• [Directions]: Repeat the data that follows exactly, starting at the line with "camera: 130 degrees right, 0 degrees up" and ending at the line with "red cutting board [363,242,512,356]", and leave out every picture.

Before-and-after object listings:
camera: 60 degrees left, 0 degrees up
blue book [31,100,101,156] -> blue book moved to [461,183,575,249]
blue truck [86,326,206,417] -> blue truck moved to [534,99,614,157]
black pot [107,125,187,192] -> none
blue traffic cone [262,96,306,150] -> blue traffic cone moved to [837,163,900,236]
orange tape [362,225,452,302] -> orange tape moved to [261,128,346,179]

--

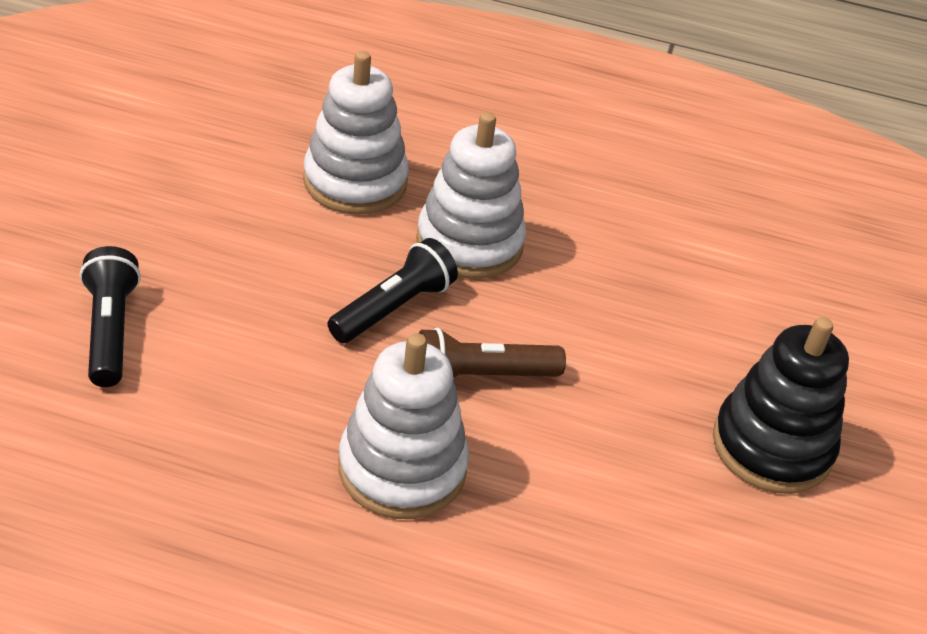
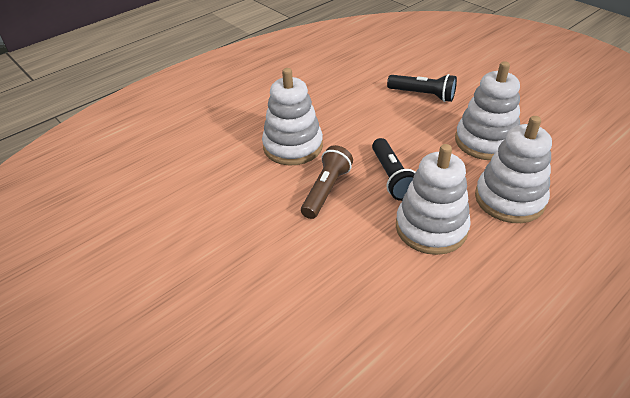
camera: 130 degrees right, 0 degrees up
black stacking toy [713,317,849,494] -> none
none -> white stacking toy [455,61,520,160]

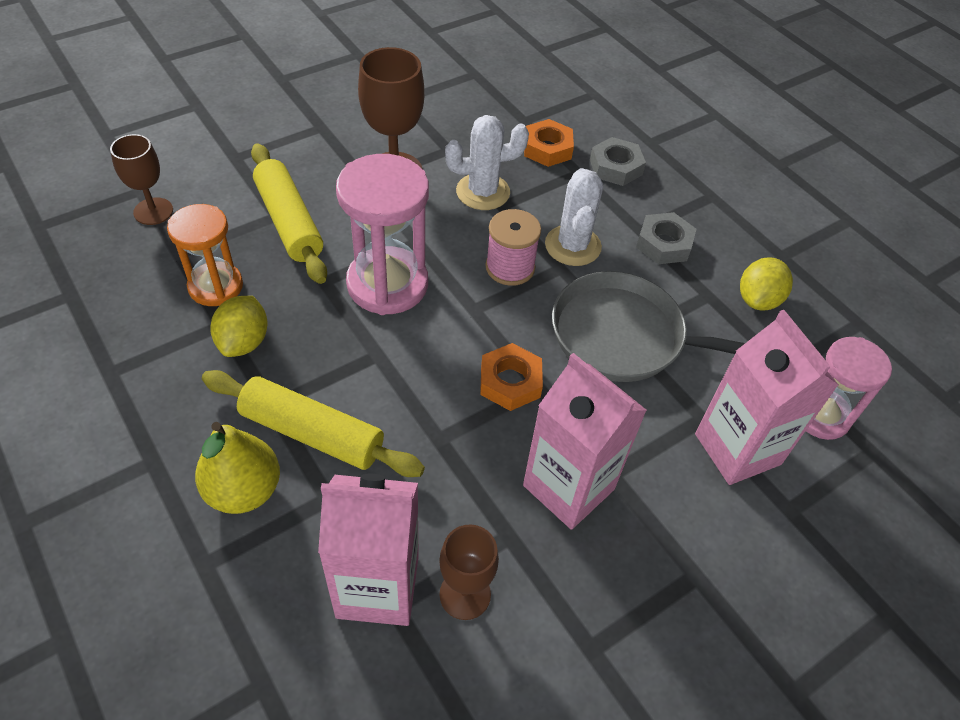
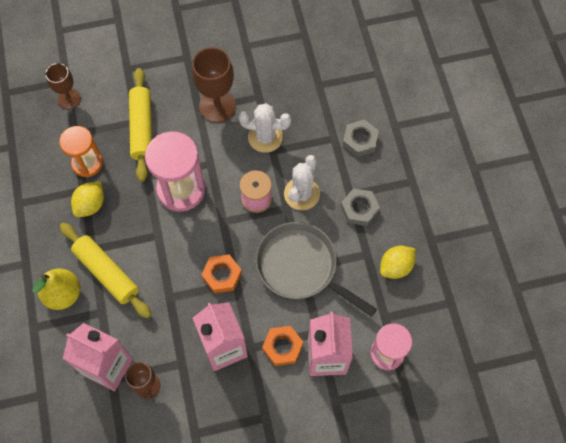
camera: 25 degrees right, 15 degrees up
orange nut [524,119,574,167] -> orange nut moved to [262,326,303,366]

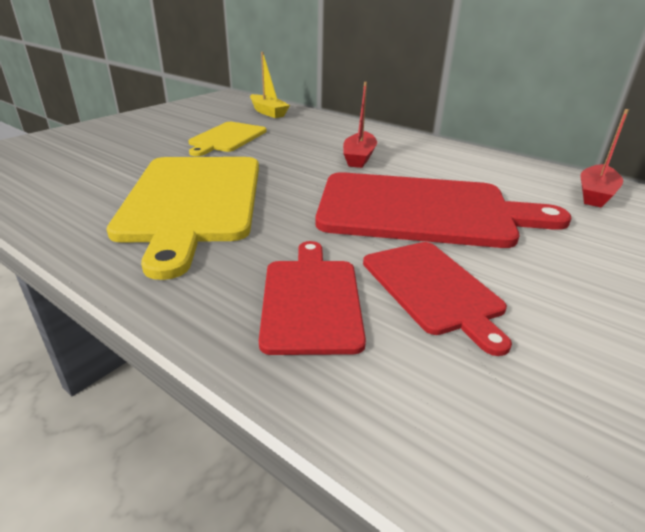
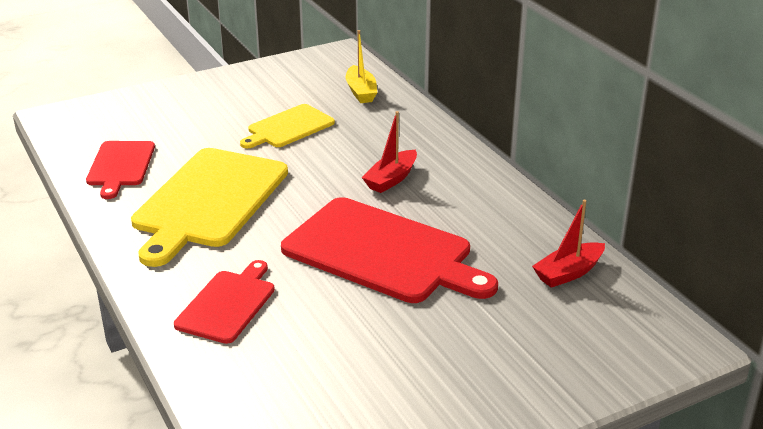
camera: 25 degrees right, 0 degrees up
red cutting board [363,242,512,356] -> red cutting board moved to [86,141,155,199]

• [Task output]:
camera: 130 degrees right, 0 degrees up
black stacking toy [713,317,849,494] -> none
none -> white stacking toy [455,61,520,160]

camera: 25 degrees right, 15 degrees up
orange nut [524,119,574,167] -> orange nut moved to [262,326,303,366]

camera: 25 degrees right, 0 degrees up
red cutting board [363,242,512,356] -> red cutting board moved to [86,141,155,199]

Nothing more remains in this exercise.